**What you are asked to do**
When a line below contains the word "square", it counts toward the total; give that total and nothing besides.

Start of Material for this exercise

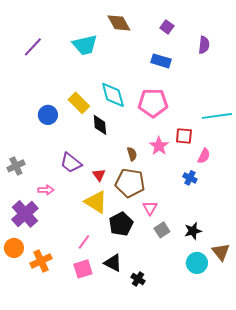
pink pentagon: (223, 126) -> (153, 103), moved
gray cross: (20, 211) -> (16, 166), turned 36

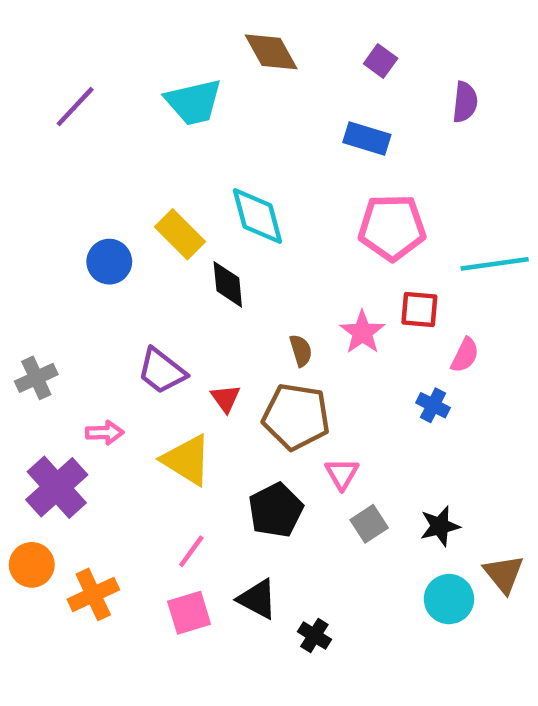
pink pentagon: (153, 103) -> (392, 227), moved
yellow triangle: (96, 202) -> (187, 460), moved

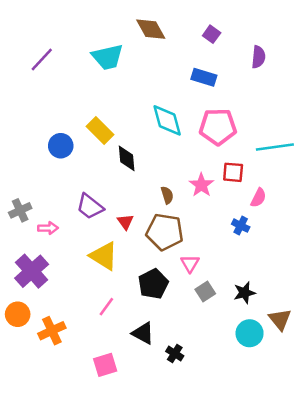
cyan diamond: (257, 216) -> (167, 120), moved
pink arrow: (105, 433) -> (48, 228), moved
pink square: (189, 613) -> (105, 365), moved

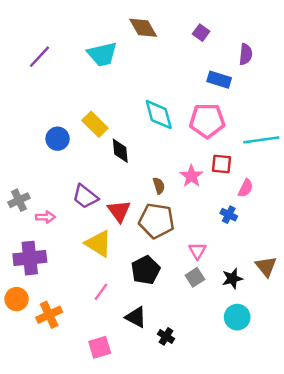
blue rectangle: (204, 77) -> (219, 80), moved
red triangle: (125, 222) -> (119, 211), size x1.5
pink triangle: (190, 264) -> (197, 251), moved
purple cross: (32, 271) -> (30, 258), turned 36
brown triangle: (280, 319) -> (266, 266), moved

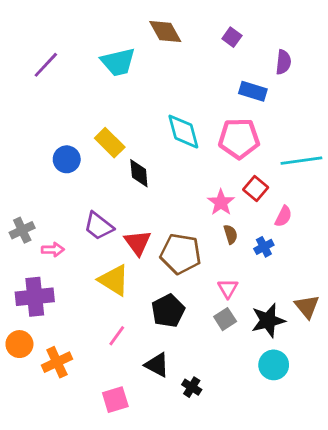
red square: (222, 164) -> (256, 188), turned 35
brown semicircle: (159, 186) -> (231, 234), moved
blue cross: (229, 215) -> (264, 247), turned 35
black star: (232, 279) -> (268, 320), size x1.4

End of Material for this exercise

**Solution below**
2